## [Dataset excerpts]

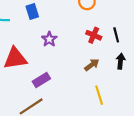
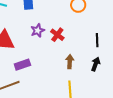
red cross: (94, 35) -> (57, 35), moved
brown arrow: (92, 65) -> (70, 62), turned -64

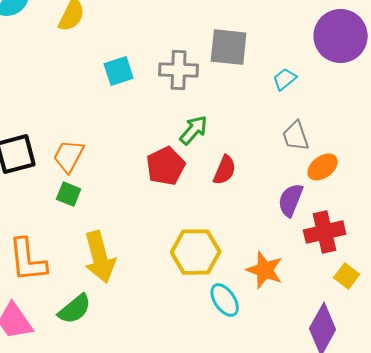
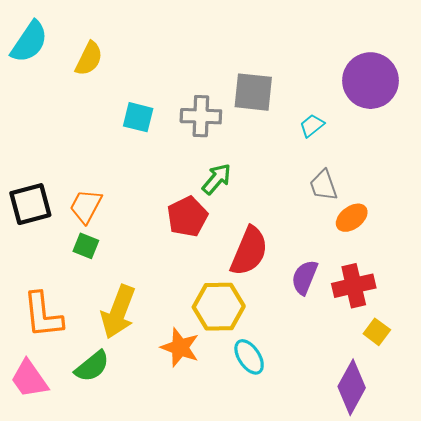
cyan square: (119, 71) -> (138, 117), turned 32
red semicircle: (225, 170) -> (249, 251), moved, size x1.6
purple semicircle: (291, 200) -> (305, 277), moved
yellow arrow: (100, 257) -> (118, 312), turned 36
orange star: (265, 270) -> (180, 347), moved

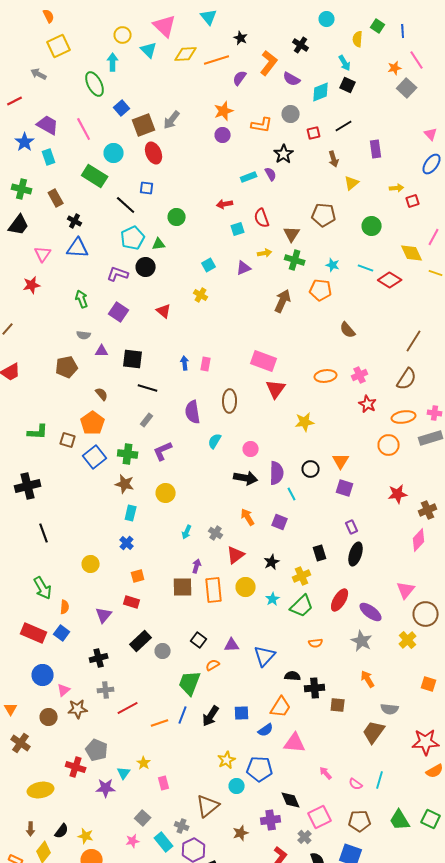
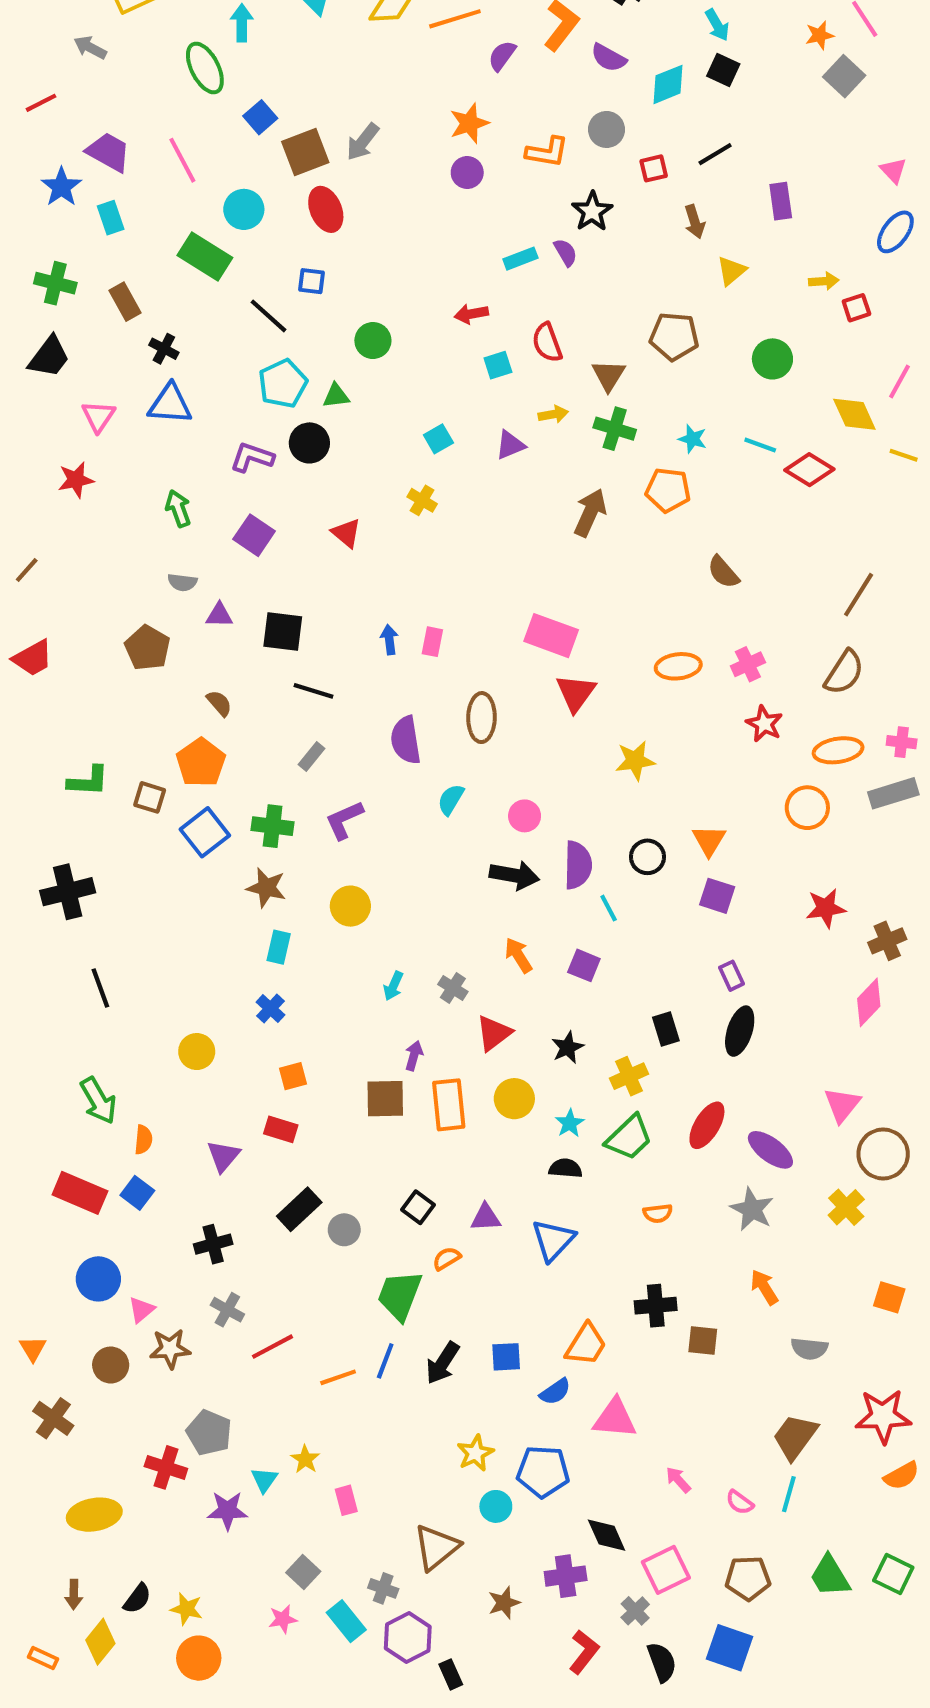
brown pentagon: (67, 367) -> (148, 648), turned -30
black semicircle: (293, 676) -> (566, 1168), moved
gray cross: (106, 690) -> (227, 1310), turned 35
brown trapezoid: (374, 732) -> (795, 1437), moved

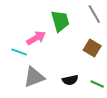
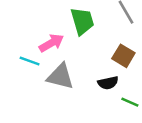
gray triangle: (34, 77) -> (60, 76), moved, turned 35
black semicircle: (70, 80) -> (108, 83), moved

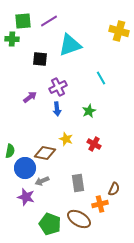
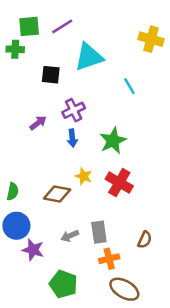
cyan line: (101, 78) -> (129, 86), moved
green star: (89, 111) -> (113, 141), size x1.5
red cross: (94, 144) -> (119, 183), size x1.5
blue circle: (25, 168) -> (16, 226), moved
gray arrow: (42, 181) -> (70, 236), moved
orange cross: (100, 204) -> (109, 259), moved
brown ellipse: (79, 219) -> (124, 289), moved

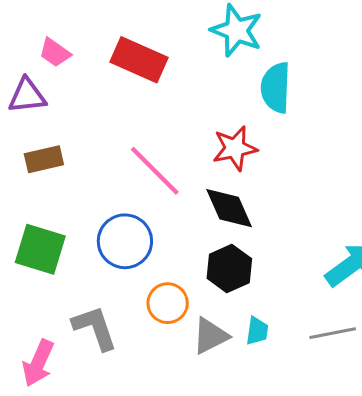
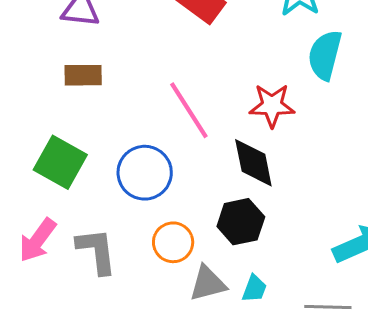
pink arrow: (38, 363) -> (37, 240), moved

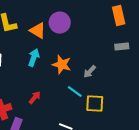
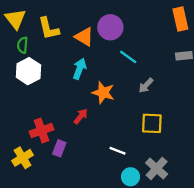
orange star: (62, 65) -> (103, 93), moved
cyan line: (75, 92) -> (128, 57), moved

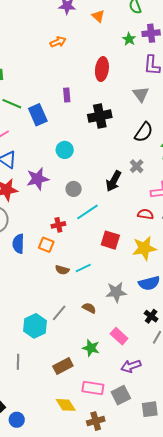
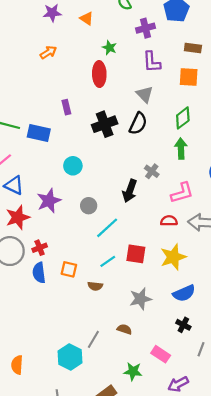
green star: (129, 39) -> (109, 48), moved
blue rectangle: (38, 115) -> (39, 133), turned -45
black semicircle: (144, 132) -> (138, 124), moved
red cross: (58, 225) -> (40, 248), moved
cyan line: (83, 268) -> (108, 261), moved
brown semicircle: (62, 270) -> (95, 286), moved
gray star: (116, 292) -> (140, 299), moved
black cross: (151, 316) -> (183, 325), moved

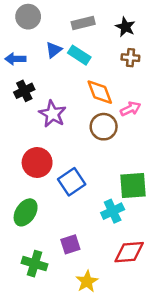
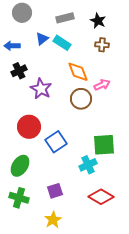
red diamond: (129, 252) -> (101, 197), turned 35
green cross: (35, 264) -> (19, 198), moved
yellow star: (87, 281) -> (53, 220), moved

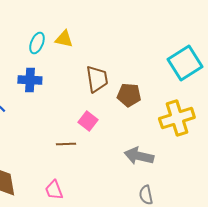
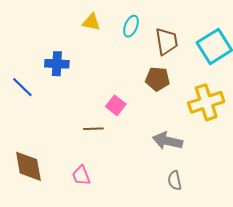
cyan ellipse: (37, 43) -> (131, 26), moved
brown trapezoid: (97, 79) -> (167, 41), moved

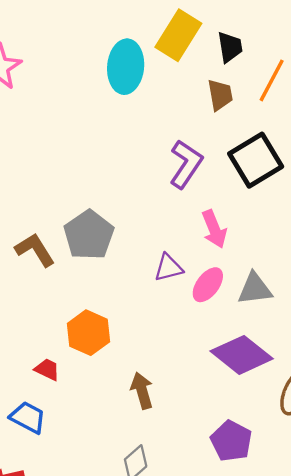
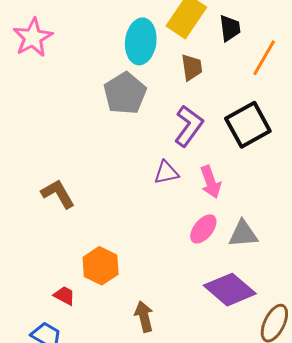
brown trapezoid: (220, 95) -> (192, 67), moved
gray pentagon: (89, 235) -> (125, 93), moved
purple triangle: (169, 268) -> (166, 172), moved

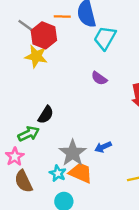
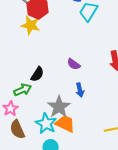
purple semicircle: (99, 78) -> (74, 64), moved
blue arrow: (103, 147) -> (80, 90), moved, turned -80
cyan star: (58, 173) -> (46, 124), size x1.5

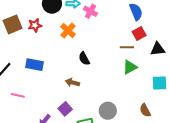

## [Work order]
Filter the entries and copy each line with "ellipse".

## [Exercise output]
brown ellipse: (79, 219) -> (124, 289), moved
cyan ellipse: (37, 43) -> (131, 26), moved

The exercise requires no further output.